Problem to work on » How many lines in the records below contain the string "kern"? Reply with the number alone.

****************

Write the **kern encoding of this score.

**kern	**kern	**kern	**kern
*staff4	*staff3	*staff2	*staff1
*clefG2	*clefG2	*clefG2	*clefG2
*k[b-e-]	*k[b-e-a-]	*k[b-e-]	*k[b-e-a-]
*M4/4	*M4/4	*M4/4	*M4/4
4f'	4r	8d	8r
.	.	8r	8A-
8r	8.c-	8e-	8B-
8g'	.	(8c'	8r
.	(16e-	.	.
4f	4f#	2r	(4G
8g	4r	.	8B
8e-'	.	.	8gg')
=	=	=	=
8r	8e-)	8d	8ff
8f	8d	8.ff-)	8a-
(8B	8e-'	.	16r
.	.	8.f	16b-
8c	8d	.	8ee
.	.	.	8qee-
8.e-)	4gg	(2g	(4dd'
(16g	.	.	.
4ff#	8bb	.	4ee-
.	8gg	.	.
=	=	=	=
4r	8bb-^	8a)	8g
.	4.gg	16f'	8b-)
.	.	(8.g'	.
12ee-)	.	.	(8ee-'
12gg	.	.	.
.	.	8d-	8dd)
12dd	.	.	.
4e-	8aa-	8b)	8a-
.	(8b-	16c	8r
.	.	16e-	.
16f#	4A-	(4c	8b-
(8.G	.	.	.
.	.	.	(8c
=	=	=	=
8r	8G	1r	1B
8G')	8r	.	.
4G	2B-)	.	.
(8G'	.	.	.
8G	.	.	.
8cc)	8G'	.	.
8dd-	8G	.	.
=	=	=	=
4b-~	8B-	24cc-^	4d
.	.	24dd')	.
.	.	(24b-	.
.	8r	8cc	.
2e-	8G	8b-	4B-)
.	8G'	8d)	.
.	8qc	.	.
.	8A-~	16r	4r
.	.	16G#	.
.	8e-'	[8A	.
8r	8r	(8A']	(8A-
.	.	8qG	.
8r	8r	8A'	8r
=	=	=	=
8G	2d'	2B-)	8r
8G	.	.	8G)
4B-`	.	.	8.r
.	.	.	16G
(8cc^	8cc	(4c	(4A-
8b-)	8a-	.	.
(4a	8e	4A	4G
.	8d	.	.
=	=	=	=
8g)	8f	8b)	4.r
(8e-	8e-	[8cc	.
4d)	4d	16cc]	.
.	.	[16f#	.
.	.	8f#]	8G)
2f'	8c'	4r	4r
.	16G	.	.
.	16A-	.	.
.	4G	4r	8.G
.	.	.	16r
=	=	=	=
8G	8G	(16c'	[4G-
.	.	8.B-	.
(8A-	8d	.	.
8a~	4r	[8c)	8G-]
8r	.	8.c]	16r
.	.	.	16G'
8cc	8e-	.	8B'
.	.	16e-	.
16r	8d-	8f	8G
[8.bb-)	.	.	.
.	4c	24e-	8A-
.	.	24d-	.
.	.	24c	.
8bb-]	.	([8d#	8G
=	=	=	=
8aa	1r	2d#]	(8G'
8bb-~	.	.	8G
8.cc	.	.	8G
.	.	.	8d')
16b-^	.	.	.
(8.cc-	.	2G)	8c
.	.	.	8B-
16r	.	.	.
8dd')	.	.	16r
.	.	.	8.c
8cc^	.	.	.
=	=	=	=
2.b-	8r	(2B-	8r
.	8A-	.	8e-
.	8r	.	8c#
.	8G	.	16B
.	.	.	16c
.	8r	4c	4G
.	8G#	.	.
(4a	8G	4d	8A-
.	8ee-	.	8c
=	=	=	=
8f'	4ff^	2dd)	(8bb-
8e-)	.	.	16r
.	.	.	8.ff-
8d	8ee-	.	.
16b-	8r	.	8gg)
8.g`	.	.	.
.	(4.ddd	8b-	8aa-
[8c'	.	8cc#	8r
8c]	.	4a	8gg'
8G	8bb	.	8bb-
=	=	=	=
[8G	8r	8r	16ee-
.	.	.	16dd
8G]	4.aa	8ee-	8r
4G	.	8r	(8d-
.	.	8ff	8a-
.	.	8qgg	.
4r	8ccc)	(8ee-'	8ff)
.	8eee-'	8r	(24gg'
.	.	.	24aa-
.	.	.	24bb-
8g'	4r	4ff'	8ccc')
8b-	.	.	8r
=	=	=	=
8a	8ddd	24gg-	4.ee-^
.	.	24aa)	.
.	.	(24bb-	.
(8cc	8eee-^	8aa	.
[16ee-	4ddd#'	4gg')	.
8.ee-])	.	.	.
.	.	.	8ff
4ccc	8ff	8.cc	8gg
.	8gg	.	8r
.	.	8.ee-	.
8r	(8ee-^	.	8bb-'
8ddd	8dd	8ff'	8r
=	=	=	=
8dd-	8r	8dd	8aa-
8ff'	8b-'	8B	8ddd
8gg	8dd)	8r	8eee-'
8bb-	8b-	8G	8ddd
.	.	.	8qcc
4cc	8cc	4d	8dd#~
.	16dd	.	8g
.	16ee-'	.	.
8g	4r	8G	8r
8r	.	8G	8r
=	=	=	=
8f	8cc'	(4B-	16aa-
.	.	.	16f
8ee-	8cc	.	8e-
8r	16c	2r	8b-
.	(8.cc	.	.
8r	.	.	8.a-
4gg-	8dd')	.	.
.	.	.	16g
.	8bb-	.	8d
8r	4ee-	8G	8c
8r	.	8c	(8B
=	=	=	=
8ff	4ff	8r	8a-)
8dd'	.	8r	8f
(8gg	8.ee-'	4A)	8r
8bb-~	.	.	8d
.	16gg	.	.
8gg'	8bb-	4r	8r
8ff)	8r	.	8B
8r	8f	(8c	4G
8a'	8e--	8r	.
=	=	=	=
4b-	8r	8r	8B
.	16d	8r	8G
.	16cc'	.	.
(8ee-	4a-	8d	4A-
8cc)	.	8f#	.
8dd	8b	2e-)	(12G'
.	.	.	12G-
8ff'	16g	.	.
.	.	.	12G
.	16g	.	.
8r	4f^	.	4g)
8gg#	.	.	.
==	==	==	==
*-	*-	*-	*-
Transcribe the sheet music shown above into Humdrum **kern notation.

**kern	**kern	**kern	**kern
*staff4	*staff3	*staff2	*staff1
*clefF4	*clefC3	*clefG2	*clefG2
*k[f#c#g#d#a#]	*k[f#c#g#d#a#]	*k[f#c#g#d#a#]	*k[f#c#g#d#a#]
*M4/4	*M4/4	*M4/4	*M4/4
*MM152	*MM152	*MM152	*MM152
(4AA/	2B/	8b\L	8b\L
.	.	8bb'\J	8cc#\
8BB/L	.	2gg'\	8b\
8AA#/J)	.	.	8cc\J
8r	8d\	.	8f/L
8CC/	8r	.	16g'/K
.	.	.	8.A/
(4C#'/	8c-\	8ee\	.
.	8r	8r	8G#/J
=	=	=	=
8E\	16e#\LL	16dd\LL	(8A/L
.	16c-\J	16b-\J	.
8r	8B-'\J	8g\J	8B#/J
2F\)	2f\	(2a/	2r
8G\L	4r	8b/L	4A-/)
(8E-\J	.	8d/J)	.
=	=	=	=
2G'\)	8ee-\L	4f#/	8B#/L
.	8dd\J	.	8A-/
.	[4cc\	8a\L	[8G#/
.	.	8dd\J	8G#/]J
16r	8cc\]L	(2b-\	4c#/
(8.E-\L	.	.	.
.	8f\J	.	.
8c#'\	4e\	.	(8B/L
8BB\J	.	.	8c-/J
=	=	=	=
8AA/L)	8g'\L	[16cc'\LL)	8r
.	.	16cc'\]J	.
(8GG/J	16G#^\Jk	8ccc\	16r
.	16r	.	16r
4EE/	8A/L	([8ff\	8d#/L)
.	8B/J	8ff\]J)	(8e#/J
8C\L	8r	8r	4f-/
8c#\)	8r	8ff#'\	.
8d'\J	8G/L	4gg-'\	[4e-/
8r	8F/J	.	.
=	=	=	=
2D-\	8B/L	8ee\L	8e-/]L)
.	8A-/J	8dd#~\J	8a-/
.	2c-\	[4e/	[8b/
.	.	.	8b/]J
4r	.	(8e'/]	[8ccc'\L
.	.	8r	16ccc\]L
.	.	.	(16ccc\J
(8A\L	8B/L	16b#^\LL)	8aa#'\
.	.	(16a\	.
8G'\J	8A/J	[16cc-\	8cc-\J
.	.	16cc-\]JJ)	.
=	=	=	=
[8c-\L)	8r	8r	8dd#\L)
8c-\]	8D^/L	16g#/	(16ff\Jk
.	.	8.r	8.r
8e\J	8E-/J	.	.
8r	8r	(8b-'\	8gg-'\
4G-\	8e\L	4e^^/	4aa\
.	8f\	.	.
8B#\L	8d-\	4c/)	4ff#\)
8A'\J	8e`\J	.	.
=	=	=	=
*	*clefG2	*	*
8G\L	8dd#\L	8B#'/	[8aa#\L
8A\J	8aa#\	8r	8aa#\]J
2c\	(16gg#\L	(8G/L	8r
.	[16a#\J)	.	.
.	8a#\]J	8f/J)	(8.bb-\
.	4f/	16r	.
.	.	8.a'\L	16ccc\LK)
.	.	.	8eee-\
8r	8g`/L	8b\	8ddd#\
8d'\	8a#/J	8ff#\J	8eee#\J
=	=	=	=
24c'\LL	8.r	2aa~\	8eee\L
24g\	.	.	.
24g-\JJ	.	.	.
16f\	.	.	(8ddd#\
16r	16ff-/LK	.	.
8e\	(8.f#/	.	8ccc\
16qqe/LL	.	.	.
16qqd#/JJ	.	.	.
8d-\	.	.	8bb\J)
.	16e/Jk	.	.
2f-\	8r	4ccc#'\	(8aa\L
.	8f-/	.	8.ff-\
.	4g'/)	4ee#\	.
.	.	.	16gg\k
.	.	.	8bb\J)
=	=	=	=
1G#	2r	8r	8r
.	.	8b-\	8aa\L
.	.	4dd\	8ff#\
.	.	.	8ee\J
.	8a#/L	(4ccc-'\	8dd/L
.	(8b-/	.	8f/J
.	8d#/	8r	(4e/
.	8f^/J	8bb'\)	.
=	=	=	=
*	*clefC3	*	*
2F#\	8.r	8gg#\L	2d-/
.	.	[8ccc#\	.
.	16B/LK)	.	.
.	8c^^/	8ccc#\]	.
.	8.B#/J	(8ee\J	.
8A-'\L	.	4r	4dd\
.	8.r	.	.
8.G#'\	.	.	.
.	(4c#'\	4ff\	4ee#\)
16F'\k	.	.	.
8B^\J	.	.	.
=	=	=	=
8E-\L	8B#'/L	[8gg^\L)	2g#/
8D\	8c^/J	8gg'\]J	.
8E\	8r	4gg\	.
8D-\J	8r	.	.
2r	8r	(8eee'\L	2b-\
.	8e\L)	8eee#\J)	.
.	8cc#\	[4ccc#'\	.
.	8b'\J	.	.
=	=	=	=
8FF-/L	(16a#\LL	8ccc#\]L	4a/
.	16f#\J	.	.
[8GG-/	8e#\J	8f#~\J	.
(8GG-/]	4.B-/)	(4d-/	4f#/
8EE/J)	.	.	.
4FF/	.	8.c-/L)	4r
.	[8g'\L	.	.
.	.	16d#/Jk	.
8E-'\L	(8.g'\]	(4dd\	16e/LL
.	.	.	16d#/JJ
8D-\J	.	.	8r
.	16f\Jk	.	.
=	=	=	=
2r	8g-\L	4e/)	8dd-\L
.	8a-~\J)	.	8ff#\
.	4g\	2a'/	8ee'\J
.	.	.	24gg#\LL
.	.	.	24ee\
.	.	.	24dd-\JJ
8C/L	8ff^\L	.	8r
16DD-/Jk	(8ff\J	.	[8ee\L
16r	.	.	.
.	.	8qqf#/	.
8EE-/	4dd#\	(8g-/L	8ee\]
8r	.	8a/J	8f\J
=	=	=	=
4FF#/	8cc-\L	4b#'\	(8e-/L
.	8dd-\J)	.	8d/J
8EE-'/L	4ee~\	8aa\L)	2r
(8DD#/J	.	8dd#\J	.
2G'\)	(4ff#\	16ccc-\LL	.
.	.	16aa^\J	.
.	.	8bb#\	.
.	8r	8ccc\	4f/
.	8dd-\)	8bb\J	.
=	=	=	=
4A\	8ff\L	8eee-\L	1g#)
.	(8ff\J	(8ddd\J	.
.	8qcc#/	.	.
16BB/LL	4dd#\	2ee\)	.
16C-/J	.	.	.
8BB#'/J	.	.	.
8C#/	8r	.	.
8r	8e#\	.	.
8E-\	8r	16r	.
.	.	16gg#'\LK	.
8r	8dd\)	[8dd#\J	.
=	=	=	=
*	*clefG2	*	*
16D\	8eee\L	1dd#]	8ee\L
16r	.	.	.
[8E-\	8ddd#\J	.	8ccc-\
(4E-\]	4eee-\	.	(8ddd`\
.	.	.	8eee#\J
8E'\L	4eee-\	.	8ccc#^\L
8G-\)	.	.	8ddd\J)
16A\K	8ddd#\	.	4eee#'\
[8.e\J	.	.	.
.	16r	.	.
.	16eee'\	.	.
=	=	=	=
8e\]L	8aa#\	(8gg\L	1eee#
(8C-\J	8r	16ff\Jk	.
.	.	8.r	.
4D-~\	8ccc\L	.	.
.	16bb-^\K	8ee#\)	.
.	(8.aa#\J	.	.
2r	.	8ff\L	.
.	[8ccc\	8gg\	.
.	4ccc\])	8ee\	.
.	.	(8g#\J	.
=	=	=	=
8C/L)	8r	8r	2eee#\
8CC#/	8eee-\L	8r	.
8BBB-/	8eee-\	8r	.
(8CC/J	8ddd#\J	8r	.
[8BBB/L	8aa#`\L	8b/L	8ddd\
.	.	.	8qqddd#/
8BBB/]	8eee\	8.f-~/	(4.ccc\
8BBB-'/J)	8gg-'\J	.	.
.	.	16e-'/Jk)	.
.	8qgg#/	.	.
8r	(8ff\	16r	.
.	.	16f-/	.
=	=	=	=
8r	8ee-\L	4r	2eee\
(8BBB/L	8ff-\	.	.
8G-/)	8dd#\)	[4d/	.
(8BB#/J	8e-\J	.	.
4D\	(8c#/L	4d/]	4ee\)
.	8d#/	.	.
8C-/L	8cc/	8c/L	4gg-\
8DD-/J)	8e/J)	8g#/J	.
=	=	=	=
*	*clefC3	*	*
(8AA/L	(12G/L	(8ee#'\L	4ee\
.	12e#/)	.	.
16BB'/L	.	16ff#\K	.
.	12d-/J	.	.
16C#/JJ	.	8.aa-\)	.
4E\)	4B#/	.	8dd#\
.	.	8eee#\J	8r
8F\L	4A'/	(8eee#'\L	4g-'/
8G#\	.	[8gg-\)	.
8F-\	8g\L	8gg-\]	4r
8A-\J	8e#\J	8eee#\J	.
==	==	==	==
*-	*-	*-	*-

****************

Task output » 4